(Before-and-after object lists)

__________________________________________________

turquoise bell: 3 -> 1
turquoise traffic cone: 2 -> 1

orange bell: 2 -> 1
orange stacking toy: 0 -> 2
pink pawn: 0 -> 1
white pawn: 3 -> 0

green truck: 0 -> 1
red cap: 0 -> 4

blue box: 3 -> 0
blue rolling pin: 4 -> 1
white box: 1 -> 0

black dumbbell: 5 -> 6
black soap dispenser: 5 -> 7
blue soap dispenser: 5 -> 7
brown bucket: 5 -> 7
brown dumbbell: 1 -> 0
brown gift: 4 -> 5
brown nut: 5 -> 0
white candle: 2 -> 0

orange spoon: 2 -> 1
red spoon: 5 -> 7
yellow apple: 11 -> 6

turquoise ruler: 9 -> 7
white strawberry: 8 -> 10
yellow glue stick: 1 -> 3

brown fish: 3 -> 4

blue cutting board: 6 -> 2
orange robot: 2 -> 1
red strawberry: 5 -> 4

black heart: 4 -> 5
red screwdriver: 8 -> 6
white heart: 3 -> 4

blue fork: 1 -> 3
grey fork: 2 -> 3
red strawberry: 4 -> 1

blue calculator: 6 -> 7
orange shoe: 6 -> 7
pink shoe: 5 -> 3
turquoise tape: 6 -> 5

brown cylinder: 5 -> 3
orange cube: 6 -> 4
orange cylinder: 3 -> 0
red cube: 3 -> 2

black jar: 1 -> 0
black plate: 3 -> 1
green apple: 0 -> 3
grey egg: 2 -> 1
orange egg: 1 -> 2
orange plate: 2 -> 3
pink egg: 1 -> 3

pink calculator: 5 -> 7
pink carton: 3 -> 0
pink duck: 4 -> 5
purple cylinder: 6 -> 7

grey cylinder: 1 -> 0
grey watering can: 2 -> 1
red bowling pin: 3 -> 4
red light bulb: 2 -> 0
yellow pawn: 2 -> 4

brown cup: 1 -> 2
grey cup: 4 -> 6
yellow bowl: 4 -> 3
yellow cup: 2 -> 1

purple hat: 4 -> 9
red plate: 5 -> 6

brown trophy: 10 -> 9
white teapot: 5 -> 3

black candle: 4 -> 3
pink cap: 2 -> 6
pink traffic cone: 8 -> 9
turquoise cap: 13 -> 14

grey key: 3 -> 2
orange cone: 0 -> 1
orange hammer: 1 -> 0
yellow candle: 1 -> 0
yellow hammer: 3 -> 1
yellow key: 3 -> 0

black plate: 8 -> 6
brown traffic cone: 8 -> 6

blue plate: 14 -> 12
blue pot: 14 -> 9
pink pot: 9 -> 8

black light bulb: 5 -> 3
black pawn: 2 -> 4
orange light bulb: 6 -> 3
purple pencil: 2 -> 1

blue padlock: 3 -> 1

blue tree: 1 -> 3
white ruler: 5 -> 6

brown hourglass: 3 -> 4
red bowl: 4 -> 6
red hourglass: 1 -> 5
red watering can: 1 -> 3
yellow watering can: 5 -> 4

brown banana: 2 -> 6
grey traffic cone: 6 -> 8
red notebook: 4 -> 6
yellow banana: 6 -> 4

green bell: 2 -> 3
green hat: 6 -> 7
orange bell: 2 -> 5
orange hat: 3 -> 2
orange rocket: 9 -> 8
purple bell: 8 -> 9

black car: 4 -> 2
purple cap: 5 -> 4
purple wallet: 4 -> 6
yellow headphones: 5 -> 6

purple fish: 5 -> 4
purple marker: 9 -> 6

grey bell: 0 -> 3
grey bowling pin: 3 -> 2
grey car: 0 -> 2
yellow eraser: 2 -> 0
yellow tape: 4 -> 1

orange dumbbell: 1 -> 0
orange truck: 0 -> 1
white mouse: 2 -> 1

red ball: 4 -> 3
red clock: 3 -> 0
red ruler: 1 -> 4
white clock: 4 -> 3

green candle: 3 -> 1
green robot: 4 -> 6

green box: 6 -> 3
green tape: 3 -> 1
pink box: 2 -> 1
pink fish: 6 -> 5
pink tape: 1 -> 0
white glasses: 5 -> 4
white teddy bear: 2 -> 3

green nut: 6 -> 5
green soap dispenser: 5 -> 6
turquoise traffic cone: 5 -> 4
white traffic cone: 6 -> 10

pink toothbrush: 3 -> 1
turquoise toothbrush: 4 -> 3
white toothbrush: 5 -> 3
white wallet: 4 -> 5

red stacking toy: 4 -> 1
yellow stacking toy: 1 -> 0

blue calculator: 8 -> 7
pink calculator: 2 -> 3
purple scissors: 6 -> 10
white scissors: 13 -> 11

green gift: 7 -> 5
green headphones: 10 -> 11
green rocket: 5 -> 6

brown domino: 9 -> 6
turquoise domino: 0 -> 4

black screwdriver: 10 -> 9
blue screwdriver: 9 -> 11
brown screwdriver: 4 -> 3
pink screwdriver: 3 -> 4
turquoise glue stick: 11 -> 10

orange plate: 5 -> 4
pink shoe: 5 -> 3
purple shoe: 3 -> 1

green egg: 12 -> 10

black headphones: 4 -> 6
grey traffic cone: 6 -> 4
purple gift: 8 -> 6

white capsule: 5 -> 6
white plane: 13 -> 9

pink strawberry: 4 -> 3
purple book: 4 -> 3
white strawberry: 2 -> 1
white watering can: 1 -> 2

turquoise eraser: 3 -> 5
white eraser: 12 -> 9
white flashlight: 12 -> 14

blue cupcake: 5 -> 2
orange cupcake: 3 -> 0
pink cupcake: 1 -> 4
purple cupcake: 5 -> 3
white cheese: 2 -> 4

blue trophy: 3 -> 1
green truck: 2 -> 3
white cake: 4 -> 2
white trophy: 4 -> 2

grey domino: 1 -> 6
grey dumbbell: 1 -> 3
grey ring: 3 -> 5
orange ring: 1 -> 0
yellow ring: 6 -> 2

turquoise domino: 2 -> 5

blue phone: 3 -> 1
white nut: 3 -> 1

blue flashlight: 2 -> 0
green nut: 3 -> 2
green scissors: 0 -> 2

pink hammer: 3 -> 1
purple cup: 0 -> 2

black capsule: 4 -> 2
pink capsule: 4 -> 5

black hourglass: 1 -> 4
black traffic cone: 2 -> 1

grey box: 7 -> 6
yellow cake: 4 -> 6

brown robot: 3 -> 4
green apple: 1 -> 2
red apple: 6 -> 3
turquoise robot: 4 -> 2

__________________________________________________

* _Exercise details_
Search each line of the entries for the string "shoe", then say how many lines have it. Reply with the number only.

* _Answer to the problem_
4